** Your goal **
Below are records with pictures; copy word for word only the lines between the line with "R4: 1.2k (CLK, GATE) -> 1.2k (GATE, MOT)" and the line with "D2: schottky (A", inclusive, and drop the pictures.

*** Block opens ***

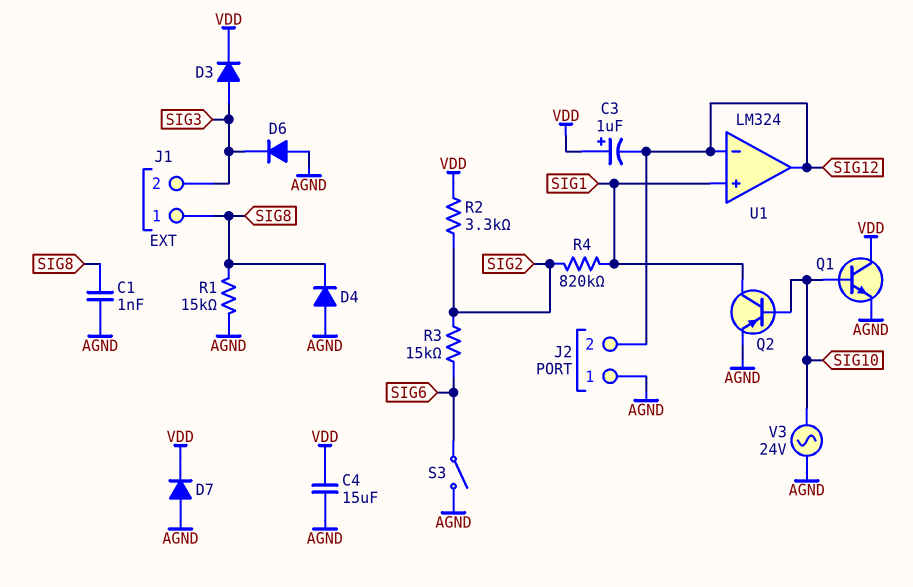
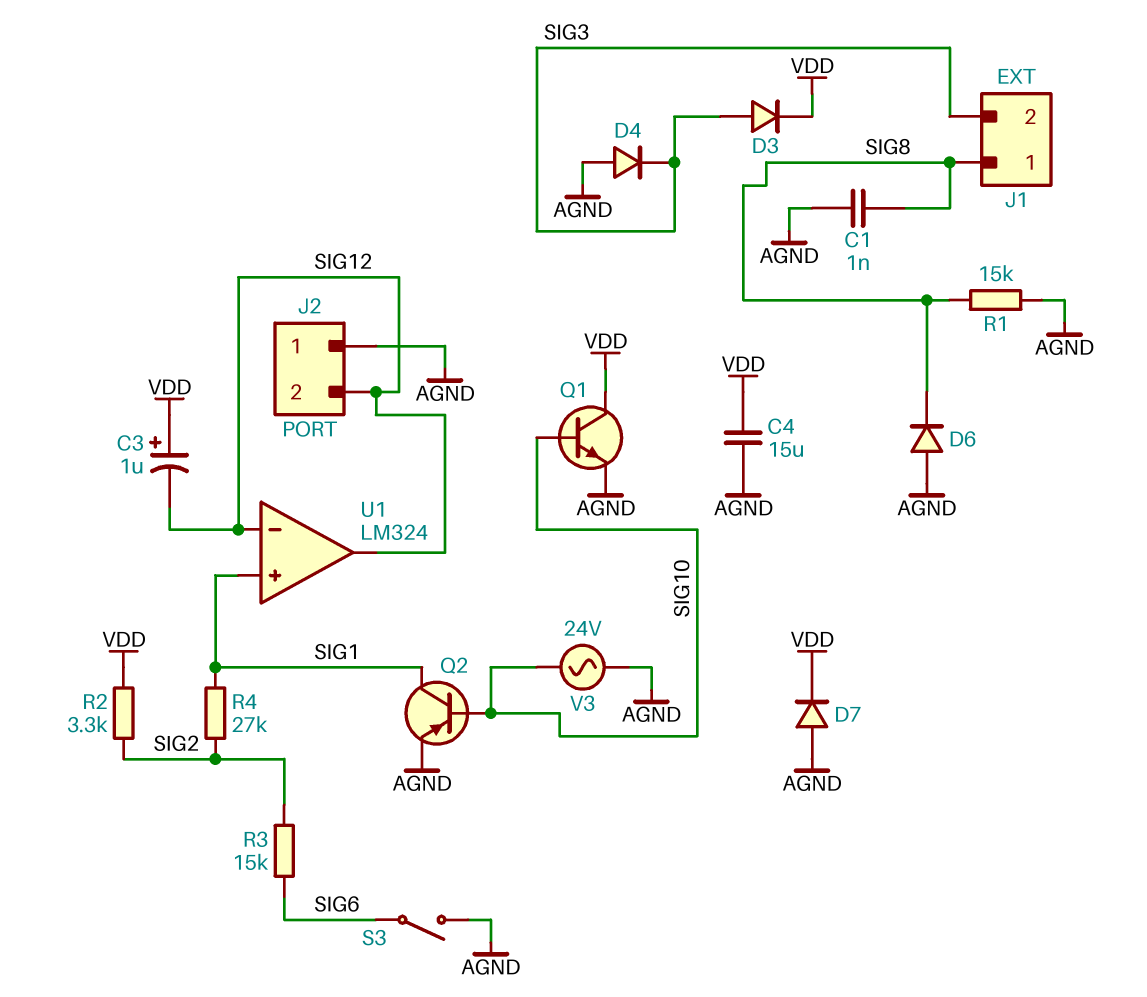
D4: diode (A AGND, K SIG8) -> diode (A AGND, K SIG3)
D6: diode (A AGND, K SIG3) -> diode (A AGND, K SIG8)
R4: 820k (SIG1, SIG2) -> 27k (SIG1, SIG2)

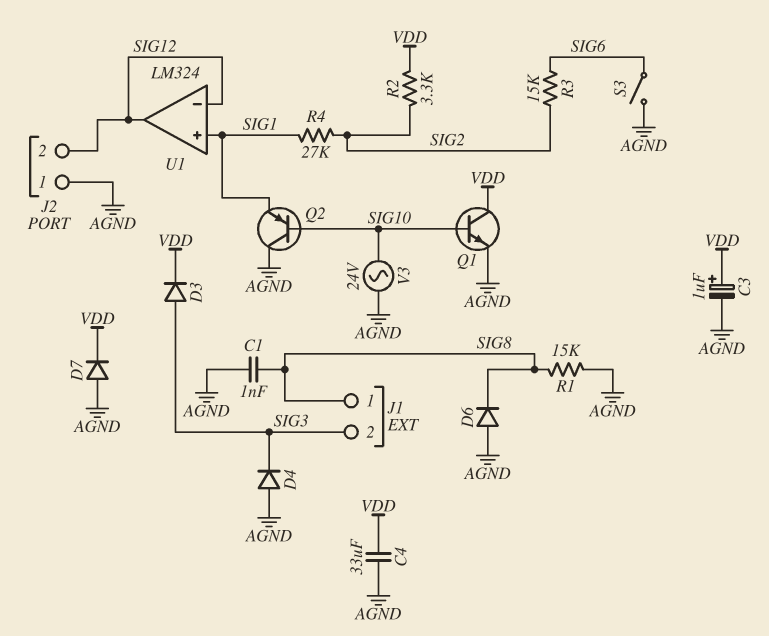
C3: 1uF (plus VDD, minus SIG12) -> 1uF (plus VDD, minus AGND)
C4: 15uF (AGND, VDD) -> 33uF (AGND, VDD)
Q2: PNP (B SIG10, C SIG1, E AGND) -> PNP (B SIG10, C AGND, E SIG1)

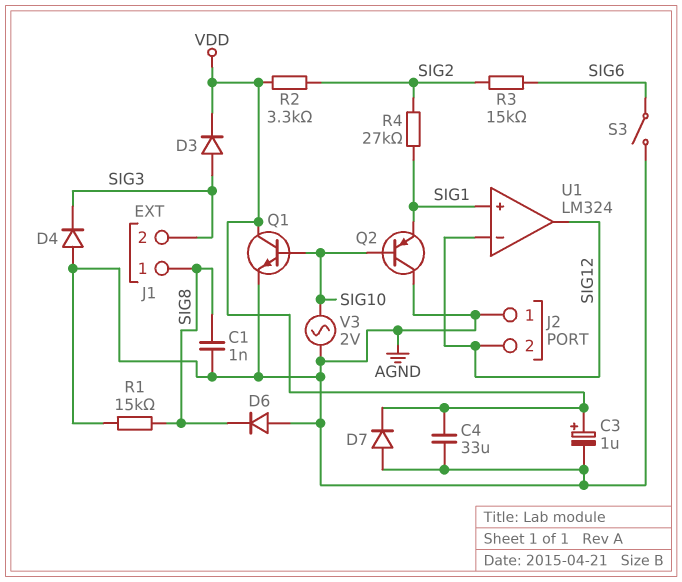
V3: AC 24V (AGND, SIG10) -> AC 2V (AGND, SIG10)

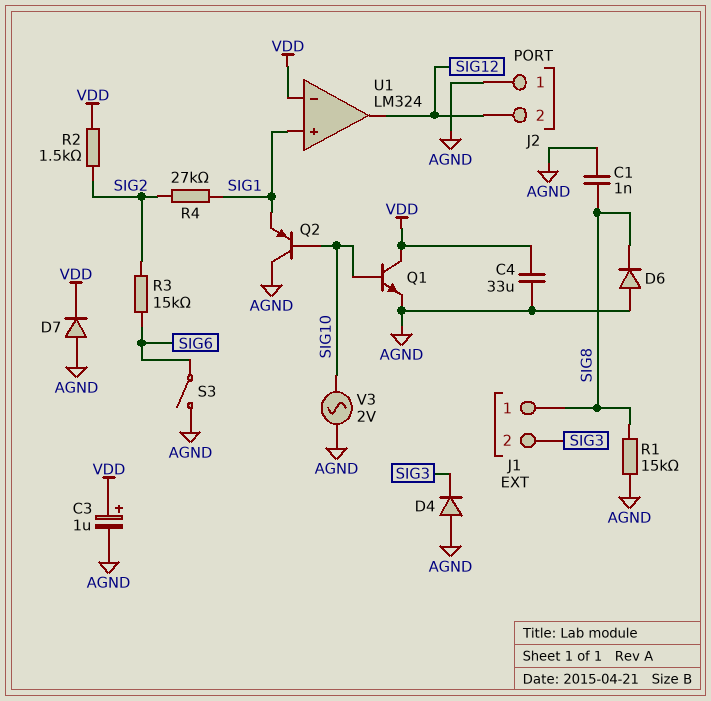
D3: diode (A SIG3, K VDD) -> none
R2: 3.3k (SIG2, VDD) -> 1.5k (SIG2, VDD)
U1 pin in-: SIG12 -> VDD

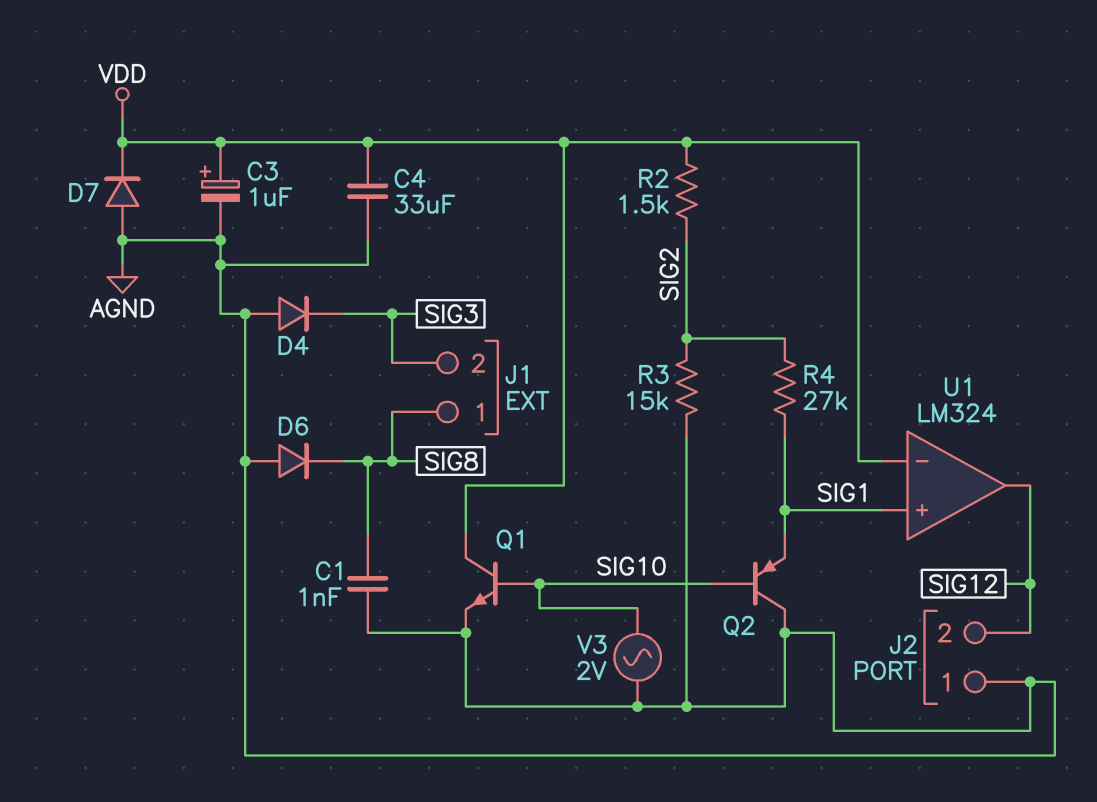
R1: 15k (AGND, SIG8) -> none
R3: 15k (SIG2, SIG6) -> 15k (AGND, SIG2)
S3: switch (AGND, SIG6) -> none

*** Block closes ***
*** Block opens ***

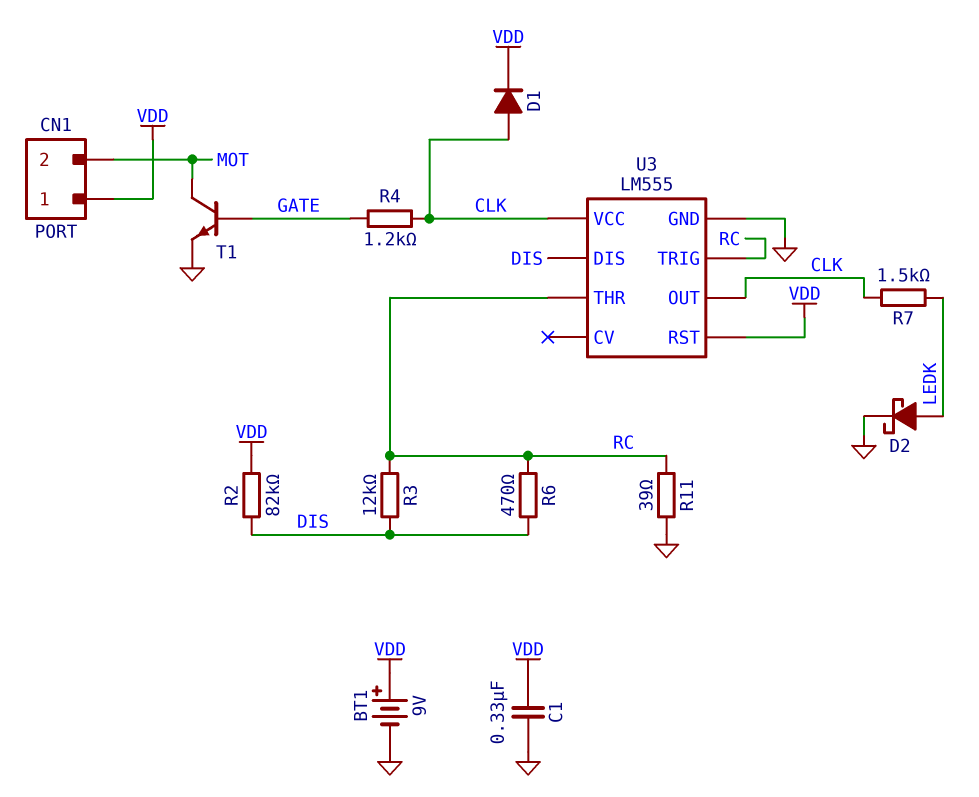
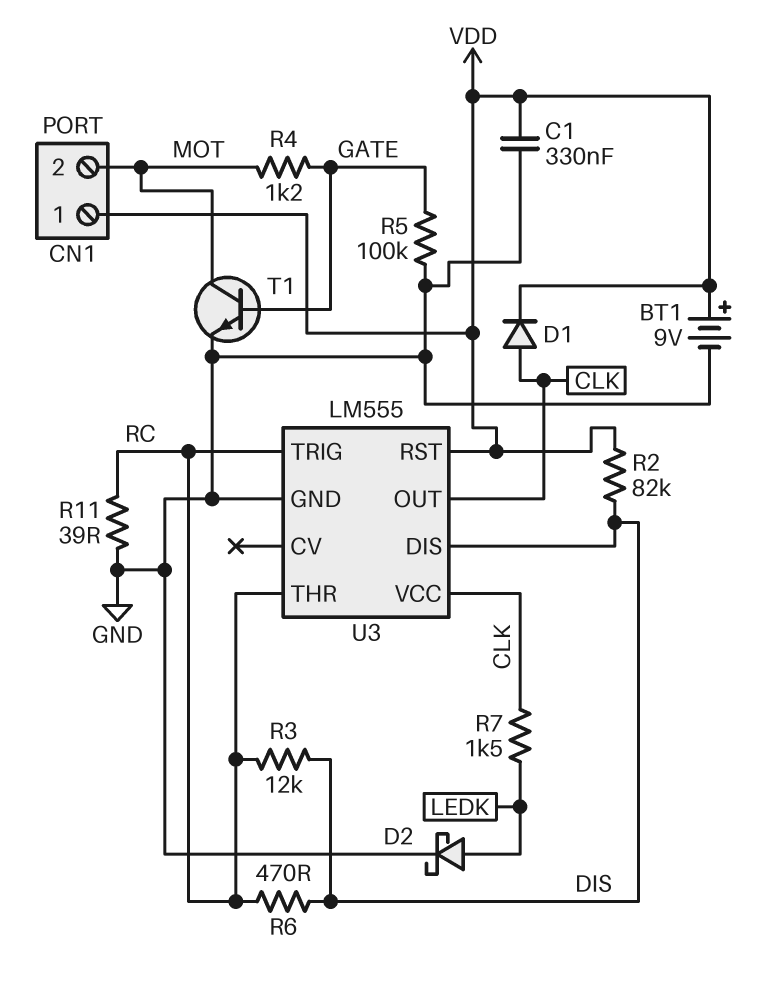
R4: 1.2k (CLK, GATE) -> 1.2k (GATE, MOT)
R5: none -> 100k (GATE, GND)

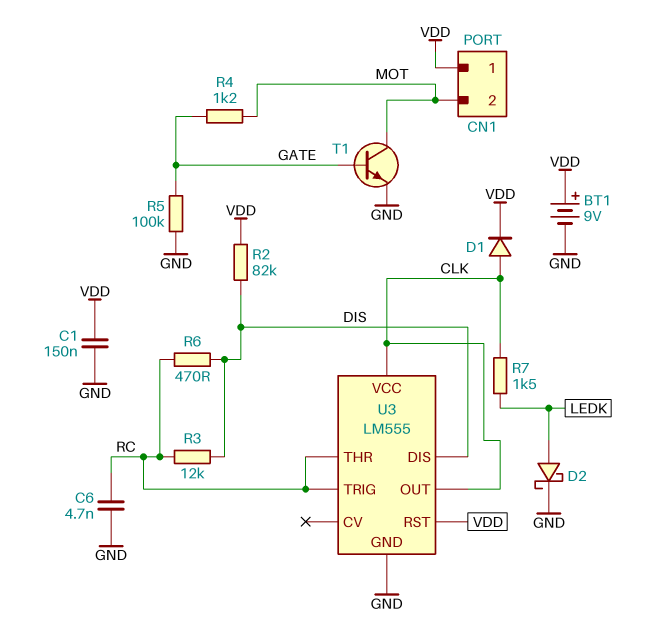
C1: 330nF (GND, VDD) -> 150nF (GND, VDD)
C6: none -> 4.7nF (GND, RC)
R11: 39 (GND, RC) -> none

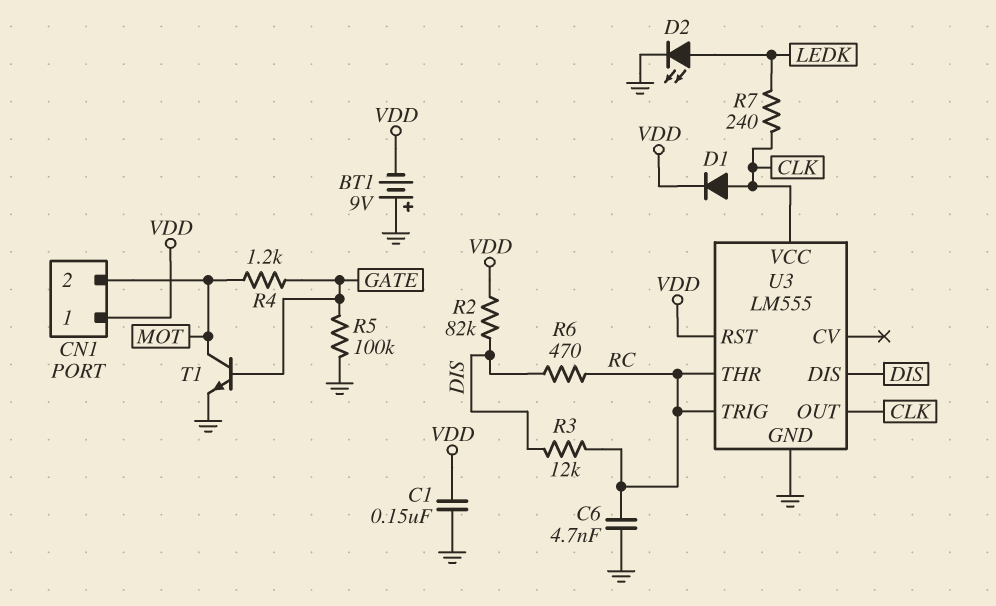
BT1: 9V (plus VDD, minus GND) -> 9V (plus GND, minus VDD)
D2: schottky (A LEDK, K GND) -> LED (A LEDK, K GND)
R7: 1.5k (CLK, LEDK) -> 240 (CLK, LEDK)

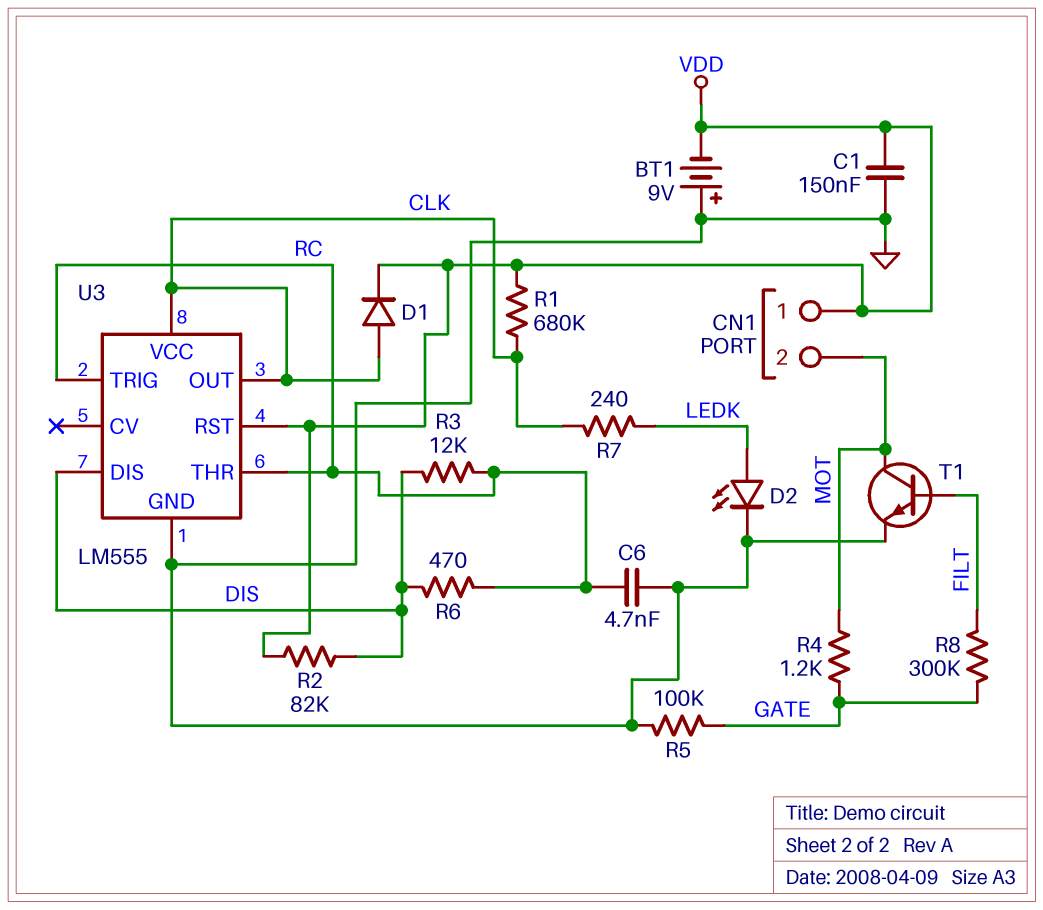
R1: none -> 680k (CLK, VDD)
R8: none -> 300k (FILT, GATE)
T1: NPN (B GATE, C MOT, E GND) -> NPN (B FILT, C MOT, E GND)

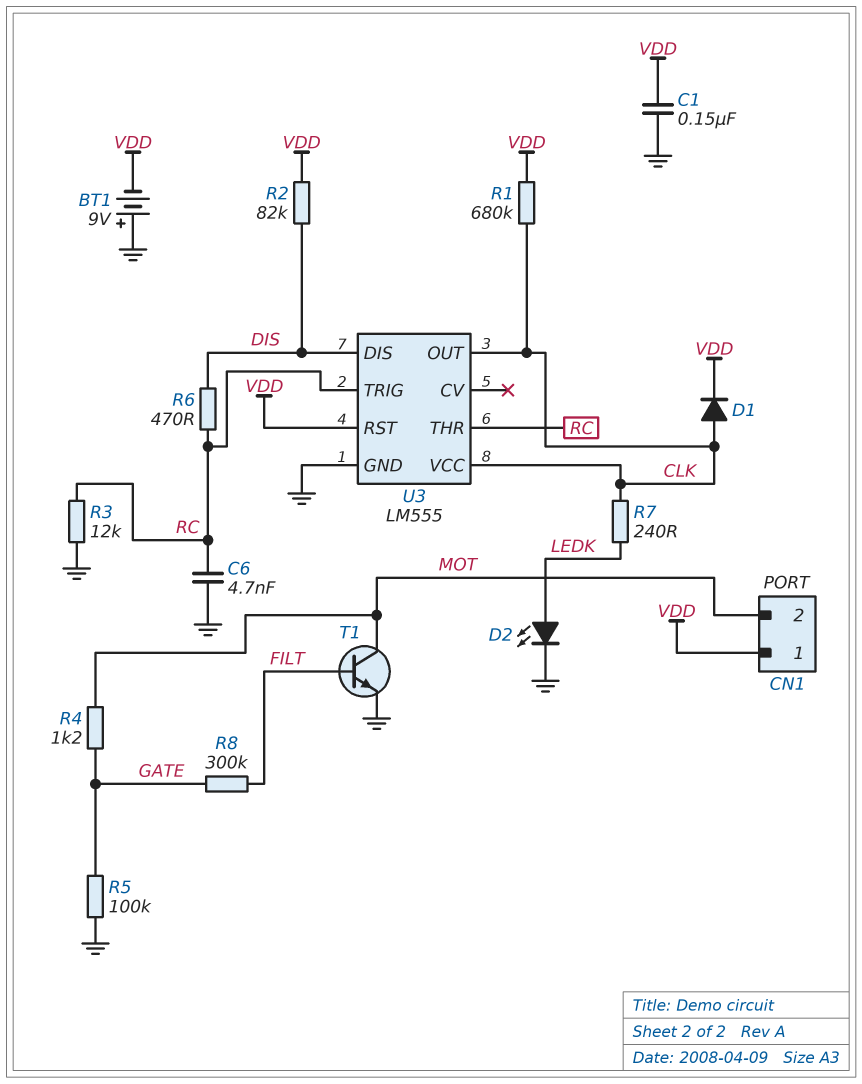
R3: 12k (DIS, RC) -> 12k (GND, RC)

*** Block closes ***
*** Block opens ***

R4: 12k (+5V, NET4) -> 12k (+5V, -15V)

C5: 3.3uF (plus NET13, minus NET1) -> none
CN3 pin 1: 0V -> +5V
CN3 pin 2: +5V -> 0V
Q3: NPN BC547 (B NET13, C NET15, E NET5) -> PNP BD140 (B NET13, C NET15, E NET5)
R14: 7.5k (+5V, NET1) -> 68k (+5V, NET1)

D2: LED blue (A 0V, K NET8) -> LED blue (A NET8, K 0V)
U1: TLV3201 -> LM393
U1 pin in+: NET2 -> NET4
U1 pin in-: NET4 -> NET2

*** Block closes ***

** Answer section **
R4: 1.2k (CLK, GATE) -> 1.2k (GATE, MOT)
R5: none -> 100k (GATE, GND)

C1: 330nF (GND, VDD) -> 150nF (GND, VDD)
C6: none -> 4.7nF (GND, RC)
R11: 39 (GND, RC) -> none

BT1: 9V (plus VDD, minus GND) -> 9V (plus GND, minus VDD)
D2: schottky (A LEDK, K GND) -> LED (A LEDK, K GND)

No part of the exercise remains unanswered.